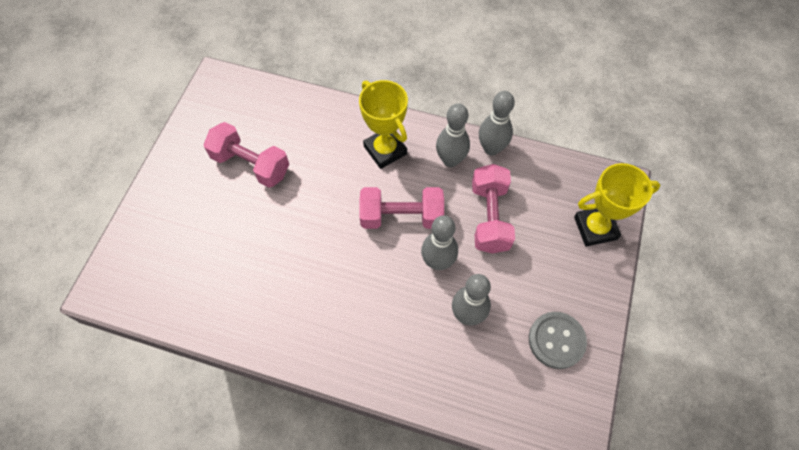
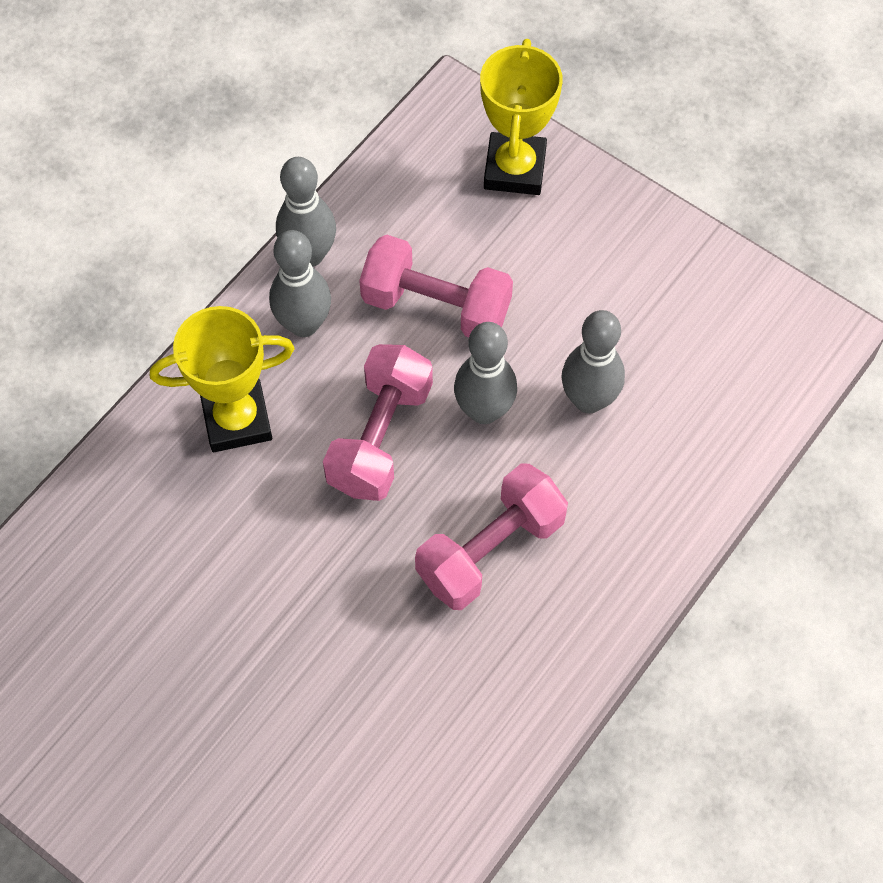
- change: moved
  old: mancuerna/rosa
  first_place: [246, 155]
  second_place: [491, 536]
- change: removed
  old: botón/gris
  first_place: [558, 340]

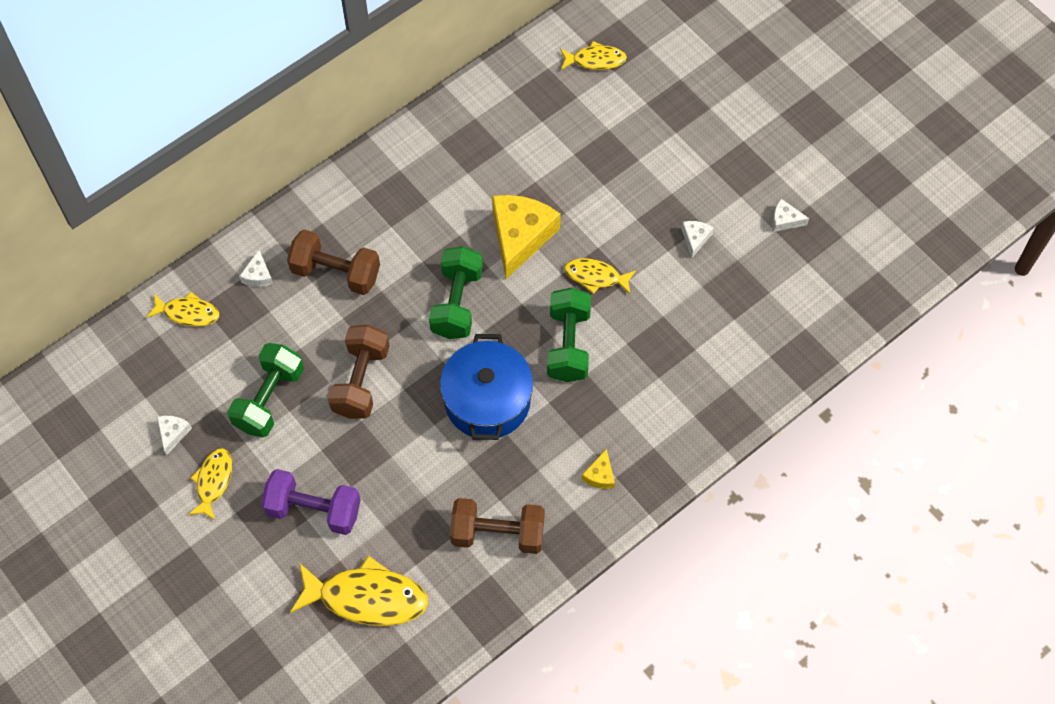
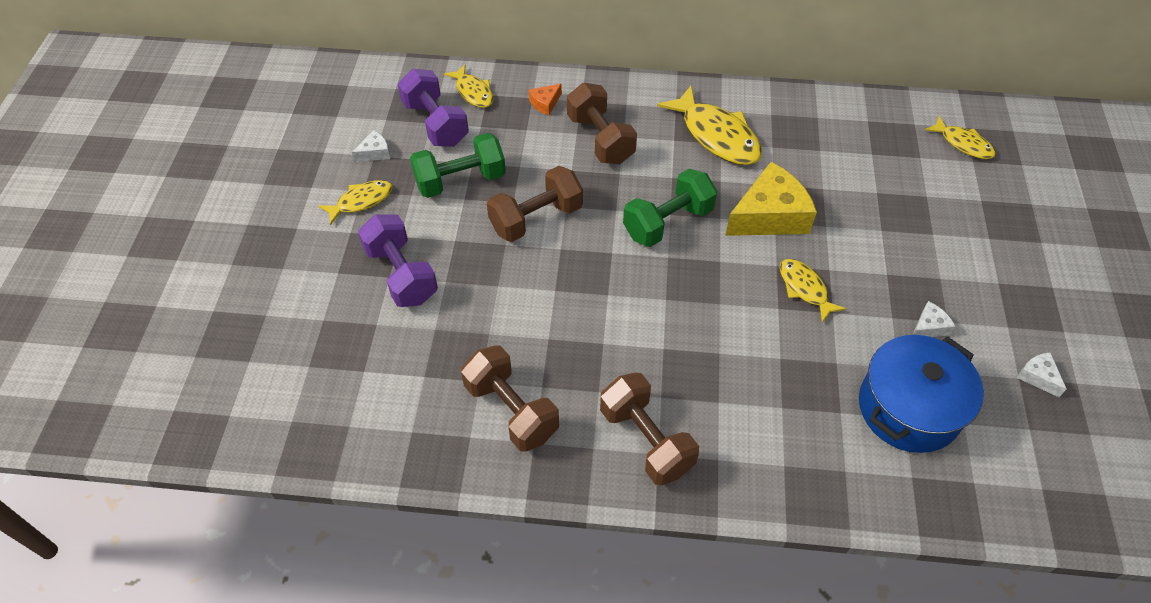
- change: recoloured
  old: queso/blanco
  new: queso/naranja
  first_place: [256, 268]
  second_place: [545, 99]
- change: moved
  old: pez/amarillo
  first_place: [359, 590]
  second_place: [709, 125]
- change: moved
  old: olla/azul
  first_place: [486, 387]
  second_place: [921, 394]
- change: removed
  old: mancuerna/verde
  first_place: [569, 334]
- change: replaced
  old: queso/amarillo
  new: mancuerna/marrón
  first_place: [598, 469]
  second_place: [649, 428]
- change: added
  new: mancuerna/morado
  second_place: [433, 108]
━━━━━━━━━━━━━━━━━━━━━━━━━━━━━━
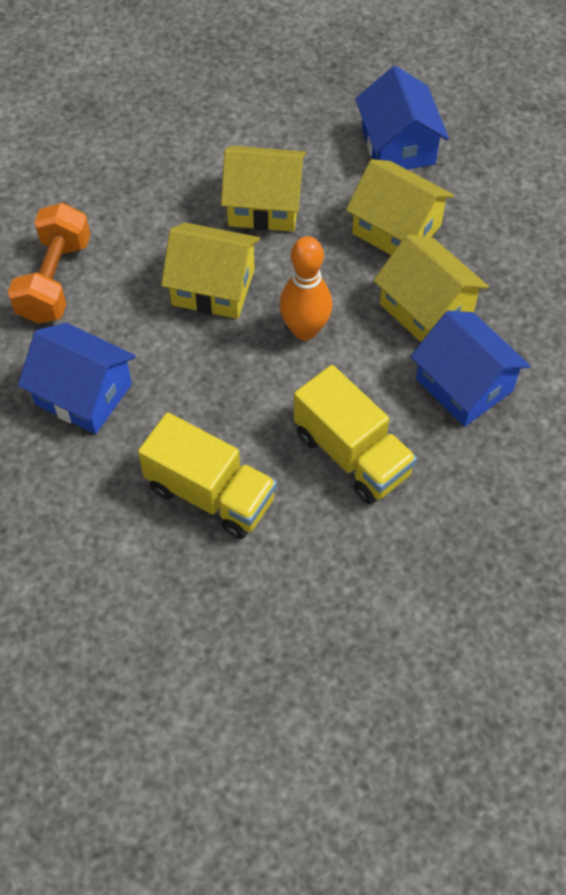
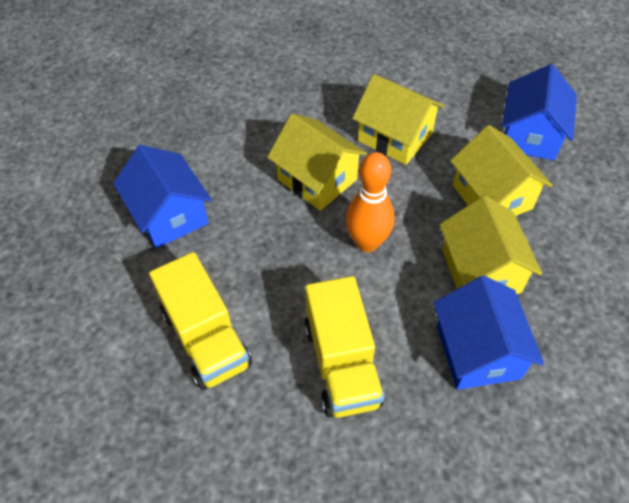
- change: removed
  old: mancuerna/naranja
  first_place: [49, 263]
━━━━━━━━━━━━━━━━━━━━━━━━━━━━━━
◆ INSTRUCTIONS TO FOLLOW ◆
With the first line being the one containing "old: mancuerna/rosa" and the last line the one containing "old: botón/gris", transcribe exactly the lines above that fall in that range.

◆ TASK OUTPUT ◆
  old: mancuerna/rosa
  first_place: [246, 155]
  second_place: [491, 536]
- change: removed
  old: botón/gris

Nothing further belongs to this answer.